▸ Recorded data
..............................

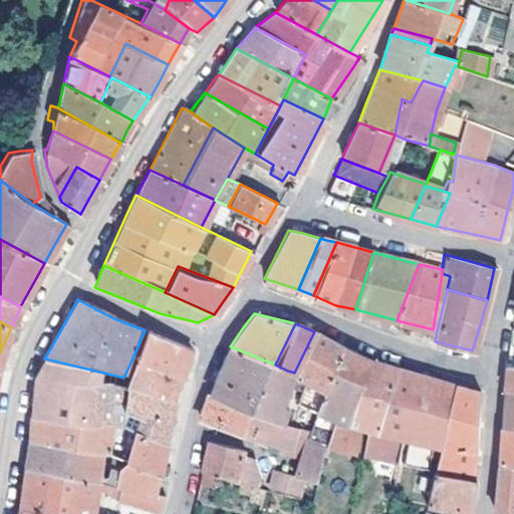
[(188,349),(145,330),(132,360),(179,378),(185,359),(188,349)]
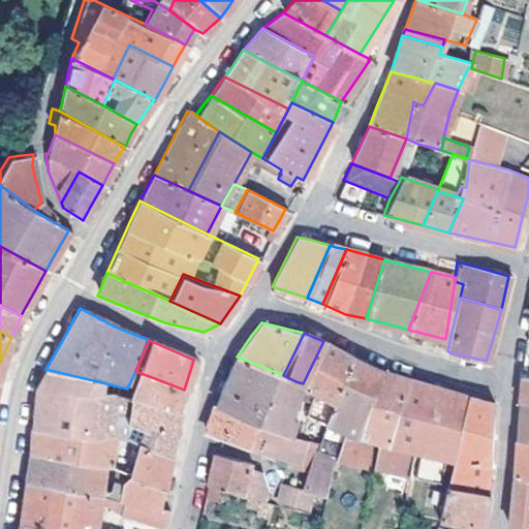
[(337,348),(323,341),(303,383),(310,386),(334,397),(350,355),(337,348)]
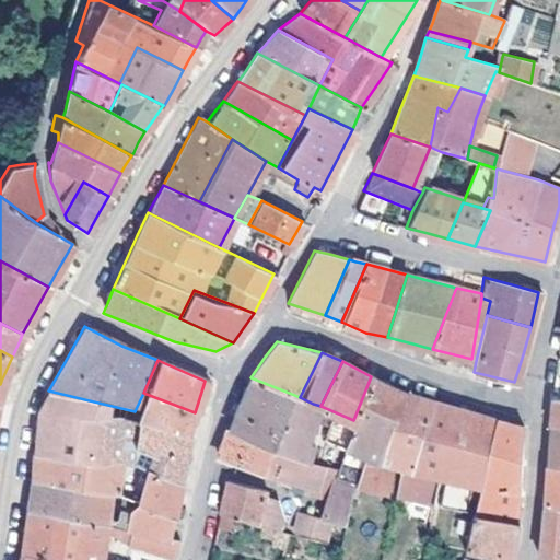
[(393,386),(371,376),(353,420),(343,446),(342,452),(338,465),(334,475),(358,485),(393,496),(403,469),(391,466),(406,392),(393,386)]
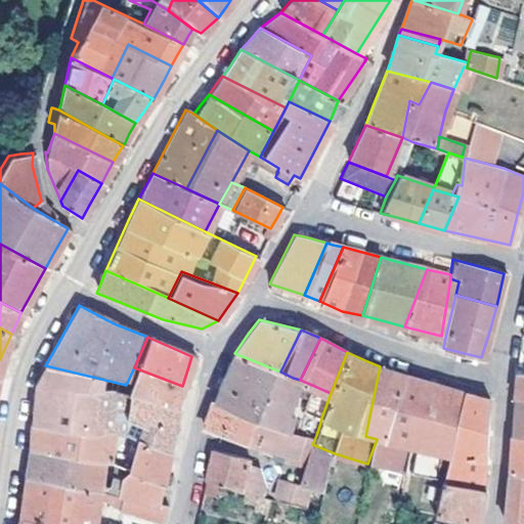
[(280,372),(234,353),(215,391),(213,401),(262,417),(291,424),(294,409),(287,406),(293,378),(280,372)]
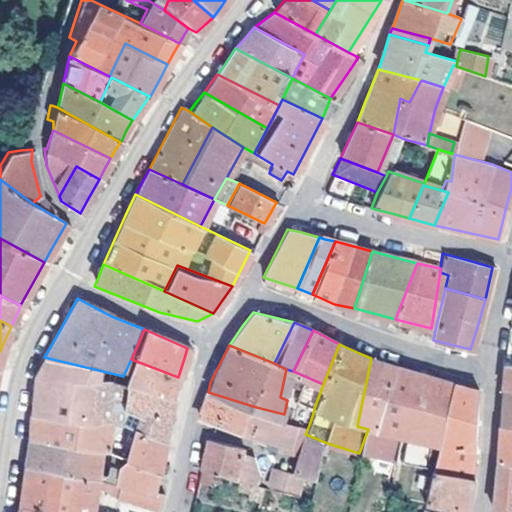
[(33,375),(30,415),(80,421),(85,382),(102,383),(120,389),(123,376),(44,357),(33,375)]
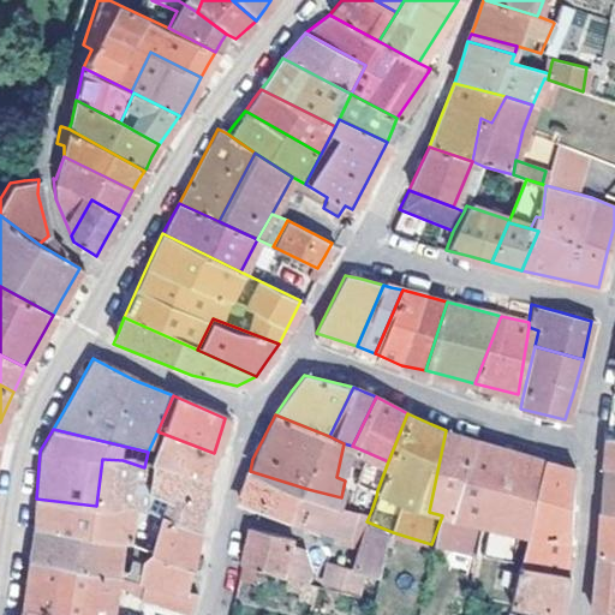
[(472,440),(446,430),(429,512),(442,515),(448,518),(441,541),(477,551),(482,531),(463,523),(472,440)]
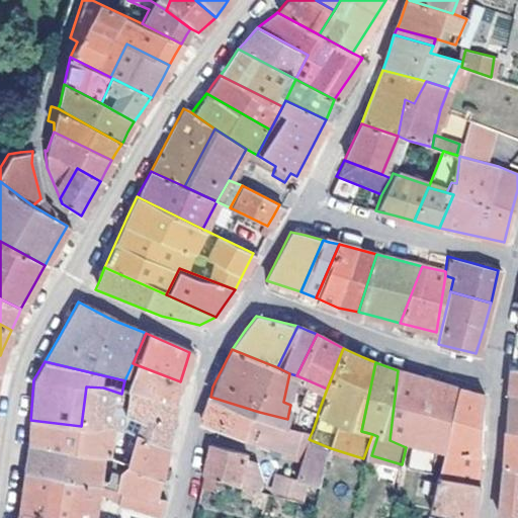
[(176,394),(180,381),(133,363),(124,380),(121,394),(172,406),(176,394)]
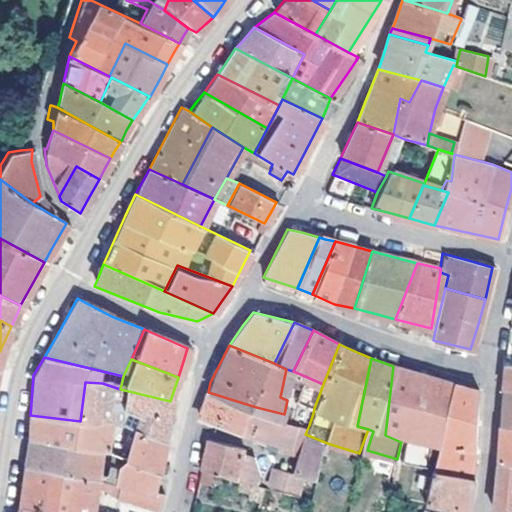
[(511,362),(503,362),(502,376),(501,388),(511,388),(511,362)]
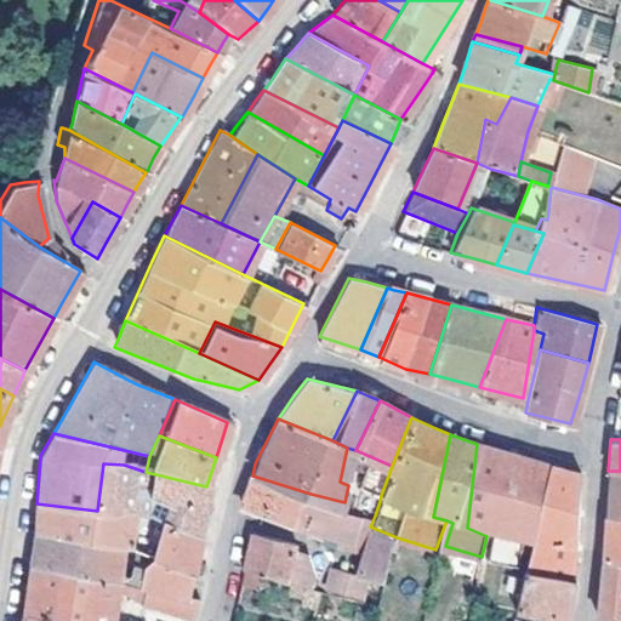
[(477,444),(467,528),(486,536),(486,533),(494,535),(519,539),(528,540),(536,511),(547,466),(477,444)]
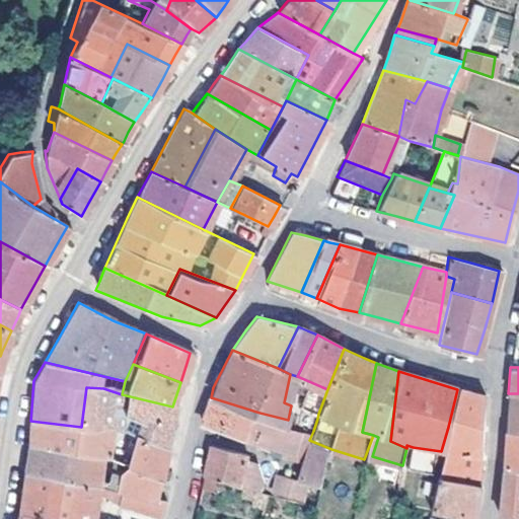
[(168,426),(172,406),(122,394),(103,388),(86,387),(81,427),(102,430),(104,428),(127,433),(164,446),(168,426)]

..............................

▸ Exercise
Exactly as written, give every entry again, but not the pictures.

▸ Task output
[(188,349),(145,330),(132,360),(179,378),(185,359),(188,349)]
[(337,348),(323,341),(303,383),(310,386),(334,397),(350,355),(337,348)]
[(393,386),(371,376),(353,420),(343,446),(342,452),(338,465),(334,475),(358,485),(393,496),(403,469),(391,466),(406,392),(393,386)]
[(280,372),(234,353),(215,391),(213,401),(262,417),(291,424),(294,409),(287,406),(293,378),(280,372)]
[(33,375),(30,415),(80,421),(85,382),(102,383),(120,389),(123,376),(44,357),(33,375)]
[(472,440),(446,430),(429,512),(442,515),(448,518),(441,541),(477,551),(482,531),(463,523),(472,440)]
[(176,394),(180,381),(133,363),(124,380),(121,394),(172,406),(176,394)]
[(511,362),(503,362),(502,376),(501,388),(511,388),(511,362)]
[(477,444),(467,528),(486,536),(486,533),(494,535),(519,539),(528,540),(536,511),(547,466),(477,444)]
[(168,426),(172,406),(122,394),(103,388),(86,387),(81,427),(102,430),(104,428),(127,433),(164,446),(168,426)]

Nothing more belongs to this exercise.